*WHAT YOU HAVE TO DO:* Leave no picture in, and give every entry again exactly.

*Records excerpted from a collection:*
☆ ☆ ☆
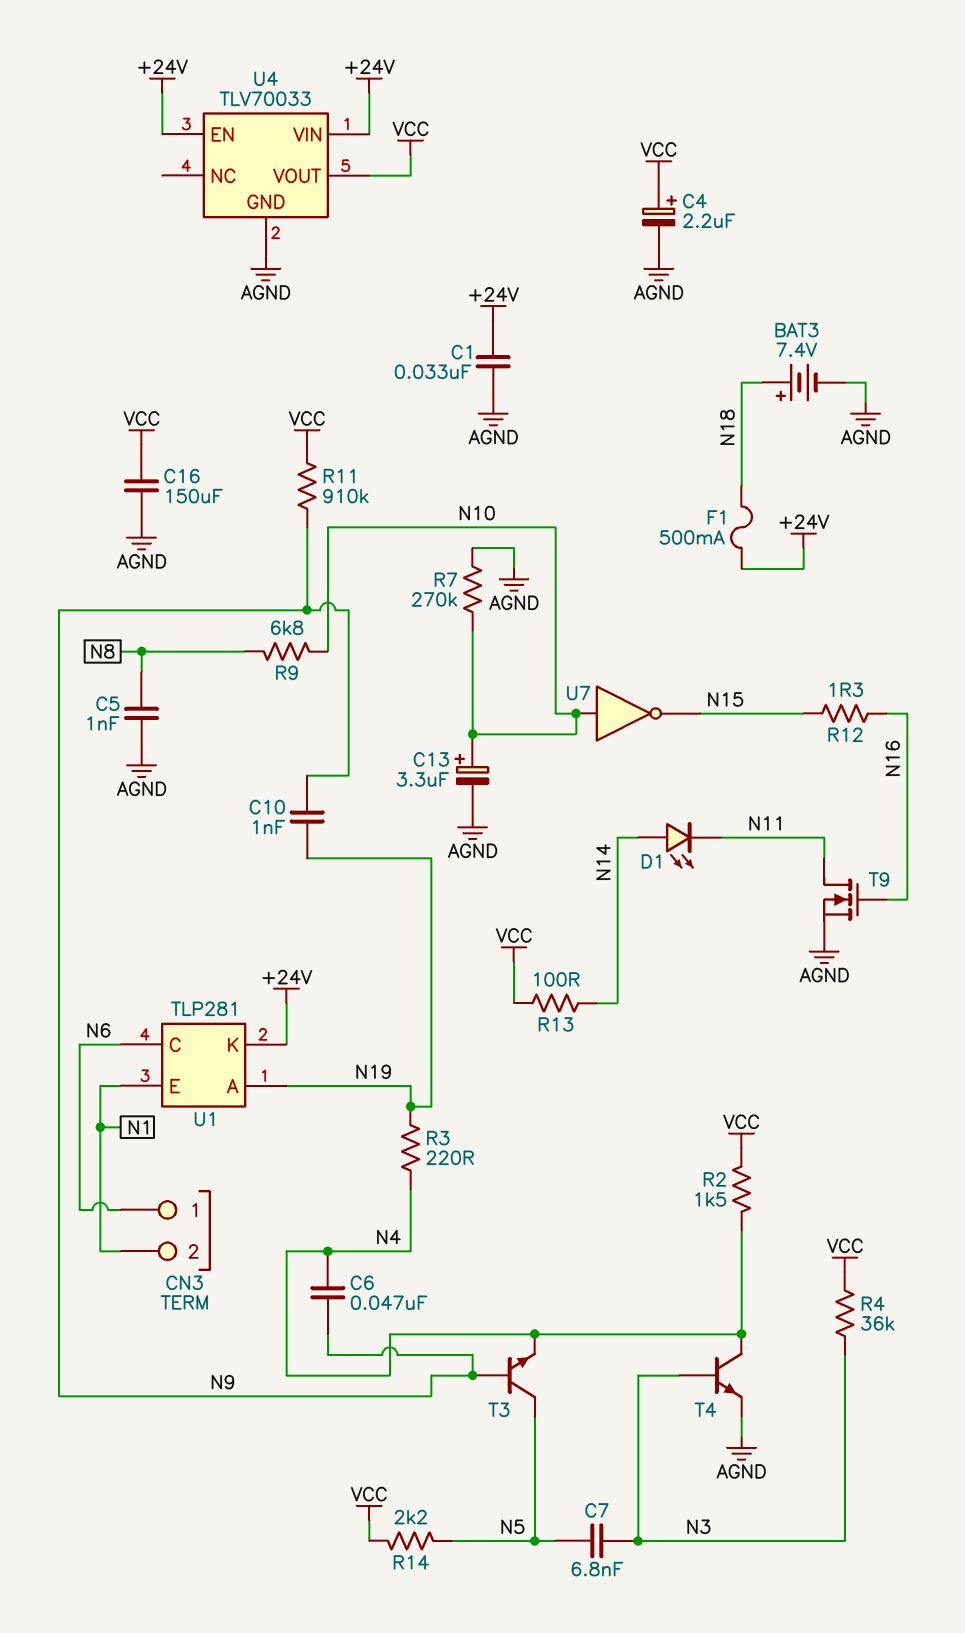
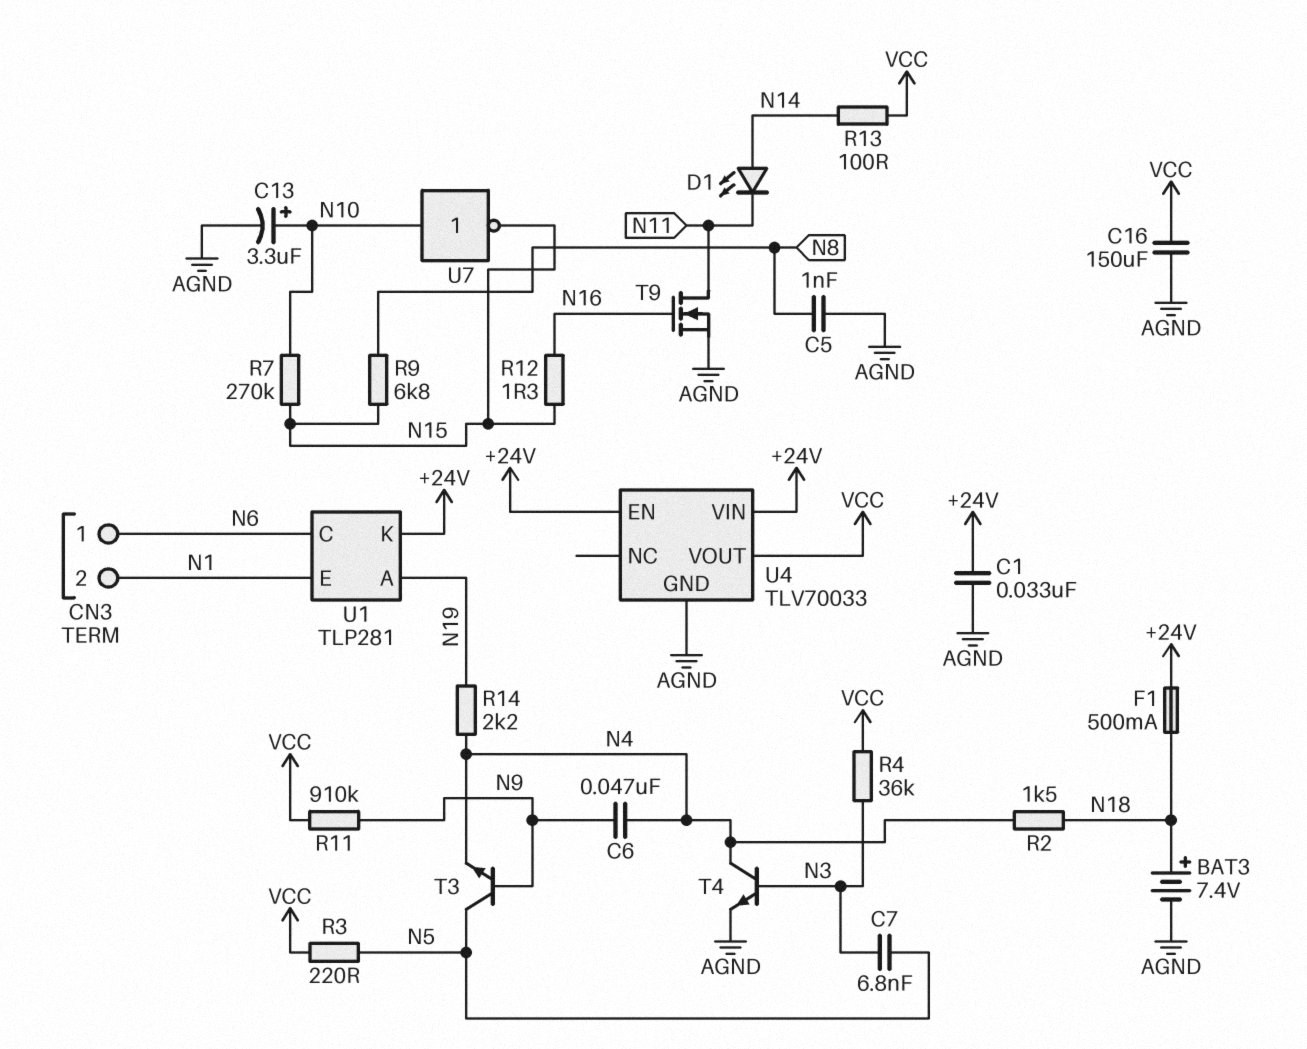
C4: 2.2uF (plus VCC, minus AGND) -> none
C10: 1nF (N9, N19) -> none
R2: 1.5k (N4, VCC) -> 1.5k (N4, N18)
R3: 220 (N4, N19) -> 220 (N5, VCC)
R7: 270k (AGND, N10) -> 270k (N10, N15)
R9: 6.8k (N8, N10) -> 6.8k (N8, N15)
R14: 2.2k (N5, VCC) -> 2.2k (N4, N19)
☆ ☆ ☆
*EXERCISE SOLUTION:*
C4: 2.2uF (plus VCC, minus AGND) -> none
C10: 1nF (N9, N19) -> none
R2: 1.5k (N4, VCC) -> 1.5k (N4, N18)
R3: 220 (N4, N19) -> 220 (N5, VCC)
R7: 270k (AGND, N10) -> 270k (N10, N15)
R9: 6.8k (N8, N10) -> 6.8k (N8, N15)
R14: 2.2k (N5, VCC) -> 2.2k (N4, N19)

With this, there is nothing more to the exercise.